Extracted data entries:
⁂

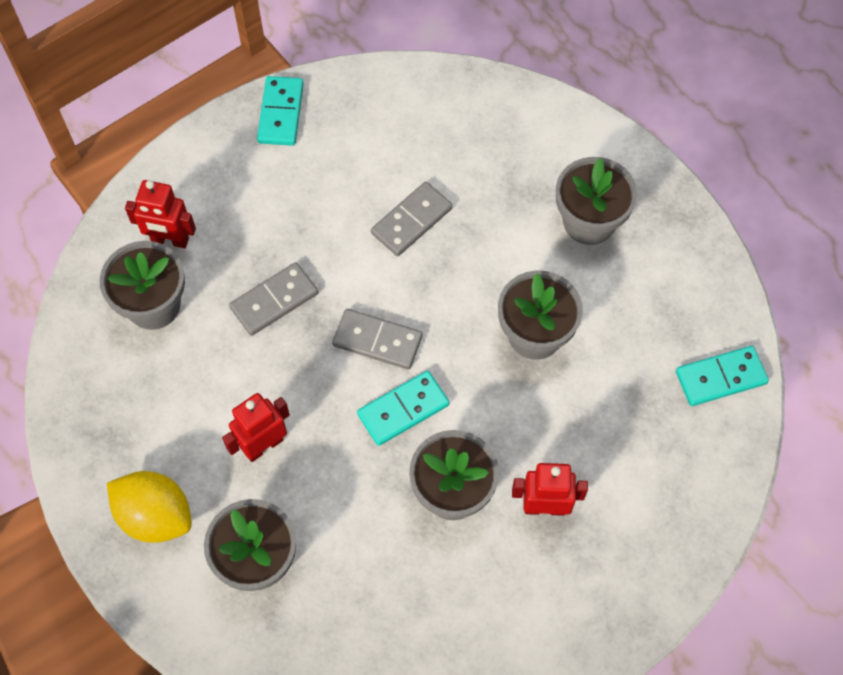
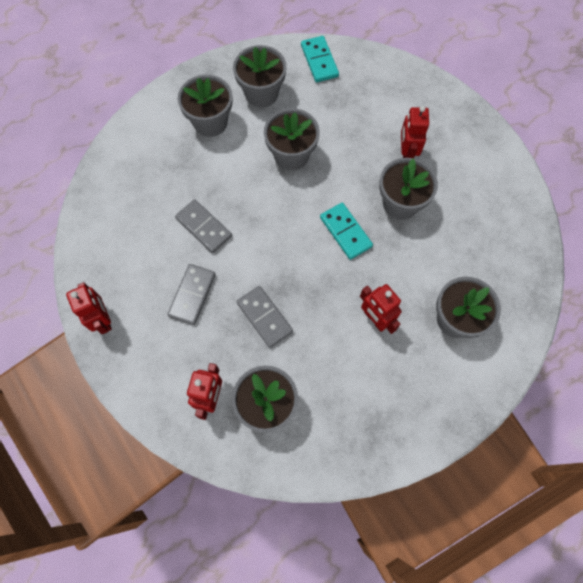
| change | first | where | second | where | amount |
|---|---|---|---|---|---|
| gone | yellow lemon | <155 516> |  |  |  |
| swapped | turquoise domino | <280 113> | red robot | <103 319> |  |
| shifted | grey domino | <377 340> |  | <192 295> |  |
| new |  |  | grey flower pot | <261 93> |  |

⁂

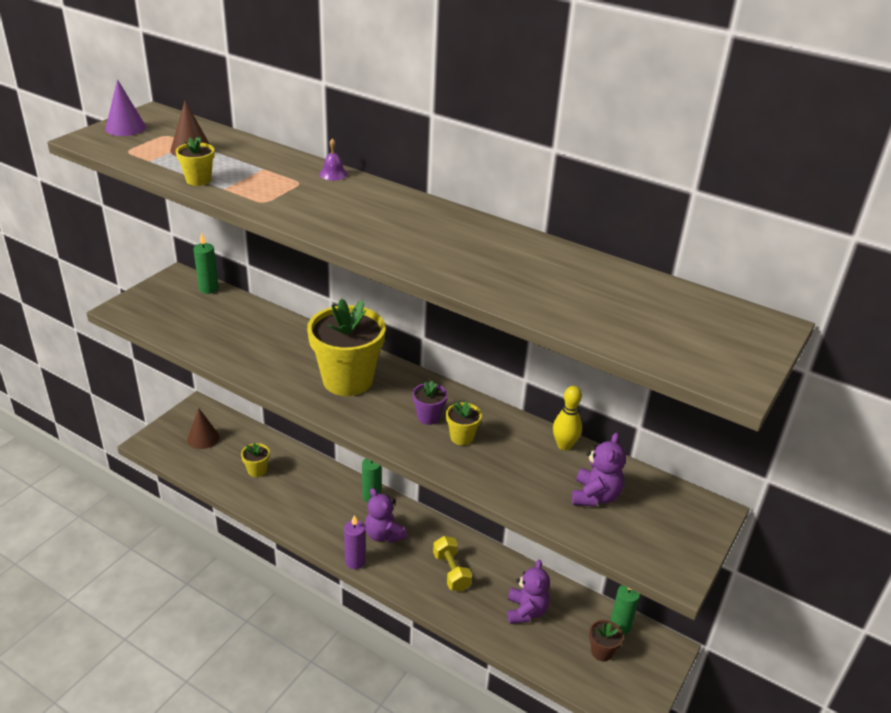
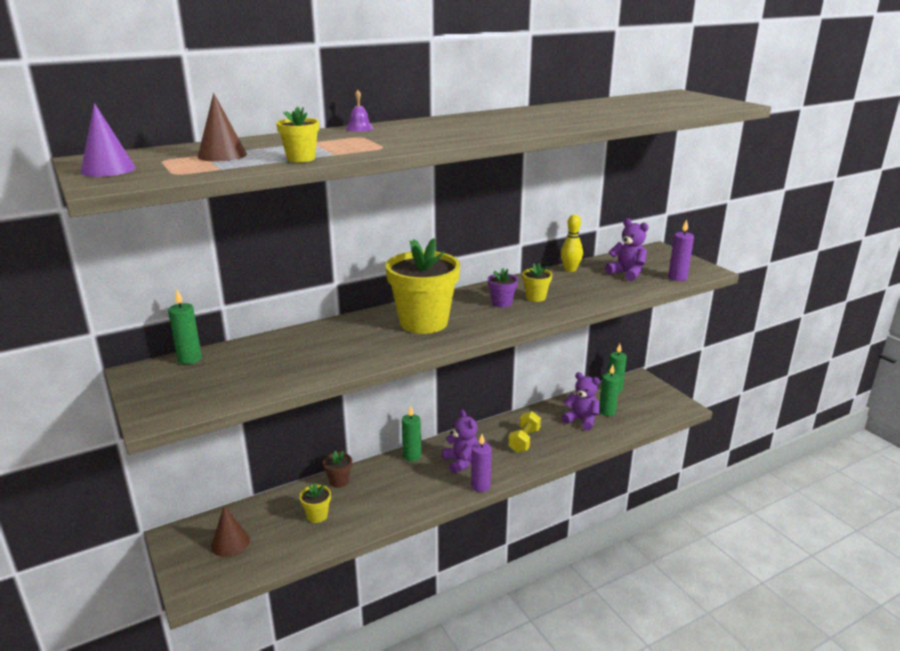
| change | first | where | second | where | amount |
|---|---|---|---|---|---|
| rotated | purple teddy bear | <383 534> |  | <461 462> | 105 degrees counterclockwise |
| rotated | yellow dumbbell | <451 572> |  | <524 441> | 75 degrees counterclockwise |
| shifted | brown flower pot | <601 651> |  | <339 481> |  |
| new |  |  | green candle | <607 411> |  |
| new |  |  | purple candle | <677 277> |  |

⁂

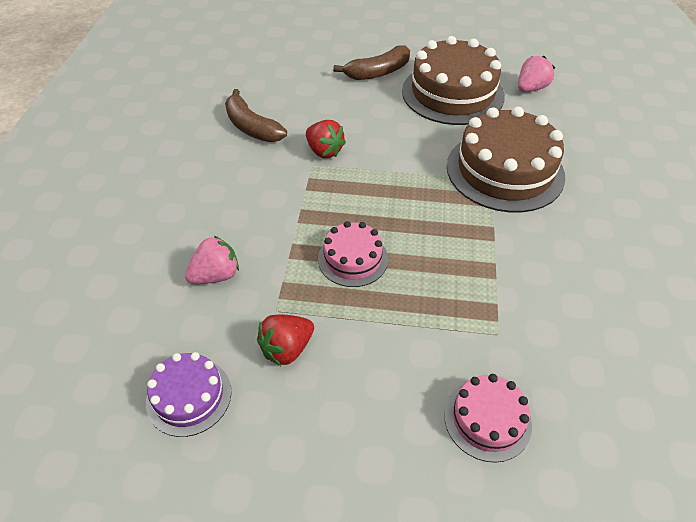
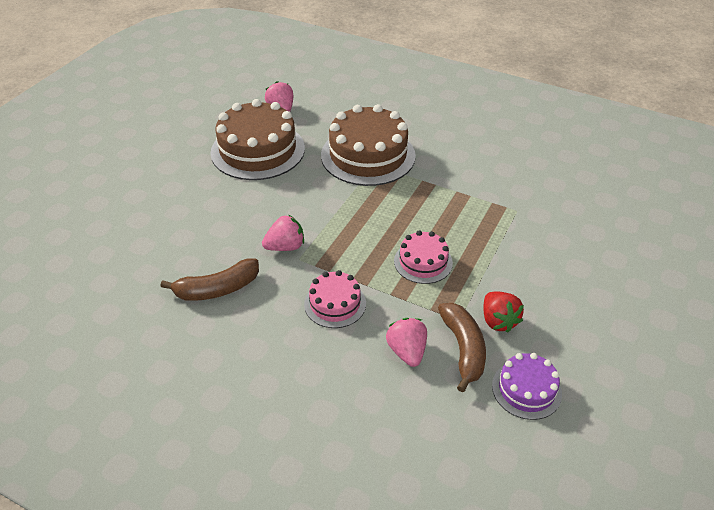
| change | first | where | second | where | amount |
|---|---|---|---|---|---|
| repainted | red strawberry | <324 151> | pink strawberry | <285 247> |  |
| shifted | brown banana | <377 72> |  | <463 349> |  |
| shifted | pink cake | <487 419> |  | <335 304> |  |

⁂

» **Assigned task**:
Scan the records above for the word "counterclockwise" and return every line where it occurs.

» **Response to the task**:
| rotated | purple teddy bear | <383 534> |  | <461 462> | 105 degrees counterclockwise |
| rotated | yellow dumbbell | <451 572> |  | <524 441> | 75 degrees counterclockwise |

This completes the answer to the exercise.